• DIRECTIVE
Print, exactly as written, the line in the entries below that contains "green 1x4 brick [334,265,425,445]" and every line after it up to and including the last. Omit pictures.

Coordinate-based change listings
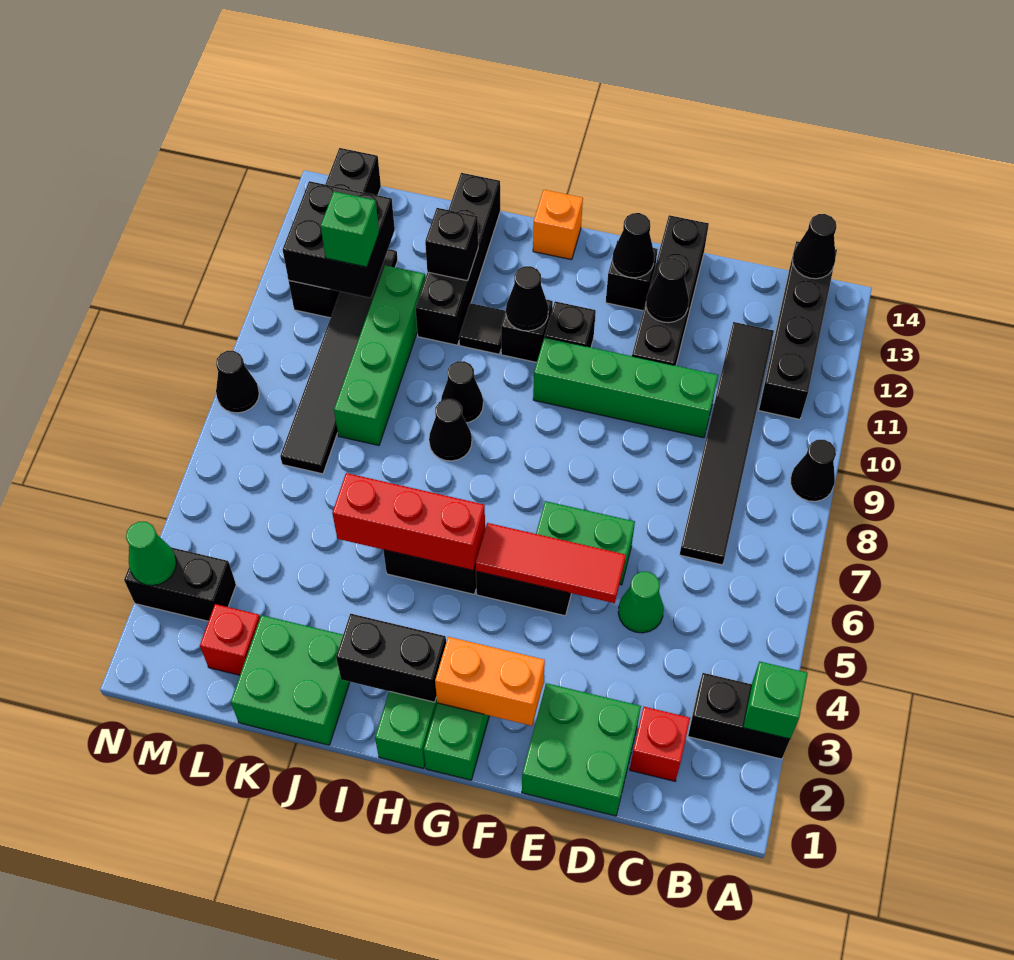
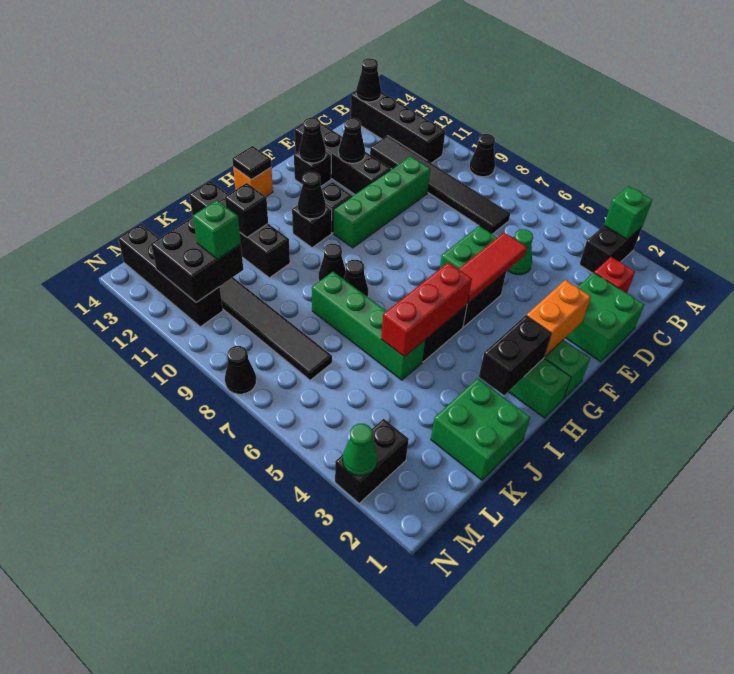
black 1x1 tile [459,303,506,354] -> black 1x1 tile moved to [232,146,271,180]
green 1x4 brick [334,265,425,445] -> green 1x4 brick moved to [312,272,425,380]
red 1x1 brick [200,604,260,675] -> none

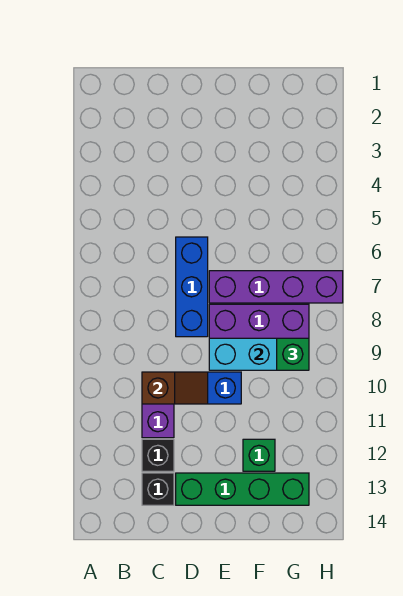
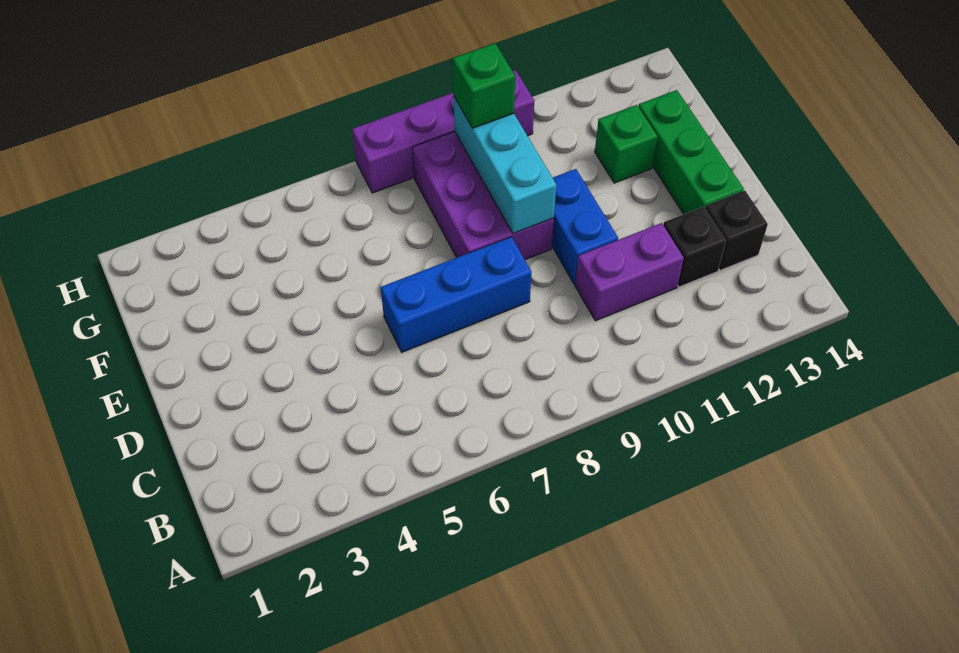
brown 1x2 slope [142,372,208,404] -> none
green 1x4 brick [176,473,309,505] -> green 1x3 brick [639,90,744,214]
purple 1x4 brick [209,271,343,303] -> purple 1x4 brick turned to [352,70,534,193]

• TASK ANSWER
green 1x4 brick [334,265,425,445] -> green 1x4 brick moved to [312,272,425,380]
red 1x1 brick [200,604,260,675] -> none

brown 1x2 slope [142,372,208,404] -> none
green 1x4 brick [176,473,309,505] -> green 1x3 brick [639,90,744,214]
purple 1x4 brick [209,271,343,303] -> purple 1x4 brick turned to [352,70,534,193]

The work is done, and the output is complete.